§ **WORK TASK**
Copy out each line of the material that includes the word "blue".

§ **SOURCE MATERIAL**
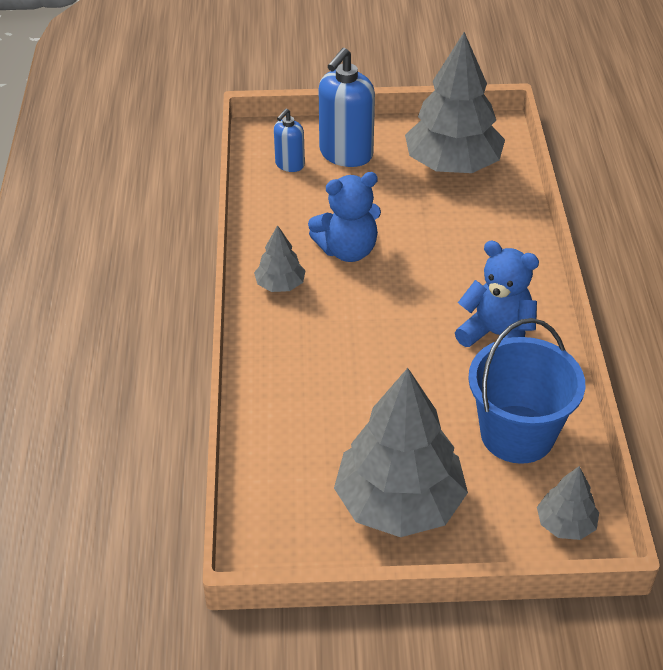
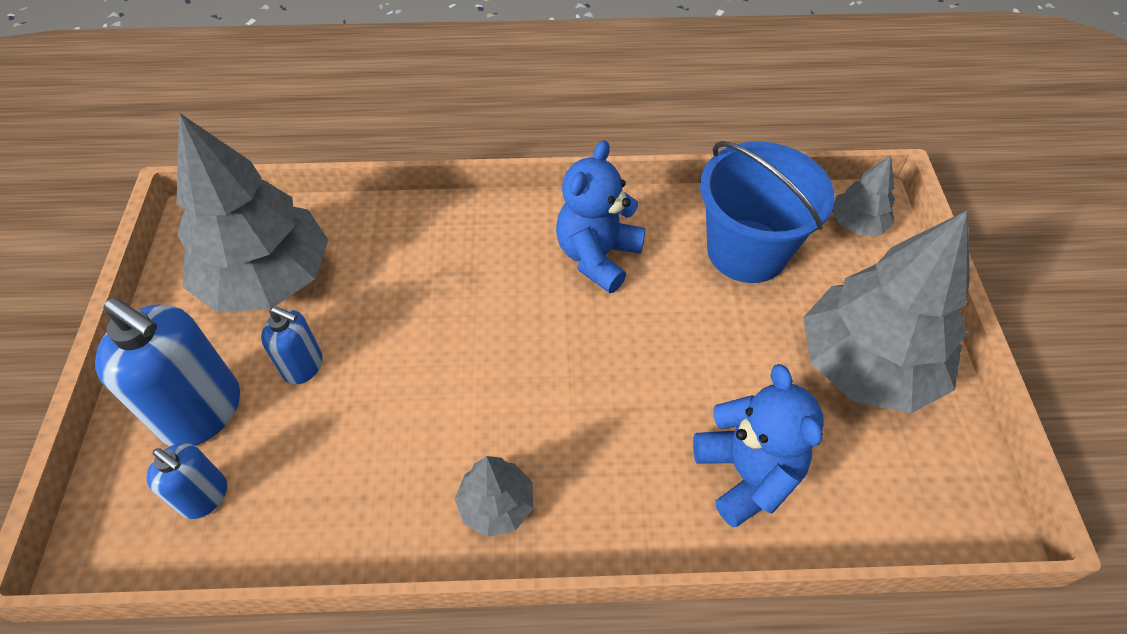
camera: 90 degrees left, 10 degrees up
(347, 250) = (429, 412): blue teddy bear -> blue teddy bear (747, 473)
(381, 190) = (303, 366): none -> blue soap dispenser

§ **FINISHED TASK**
(347, 250) = (429, 412): blue teddy bear -> blue teddy bear (747, 473)
(381, 190) = (303, 366): none -> blue soap dispenser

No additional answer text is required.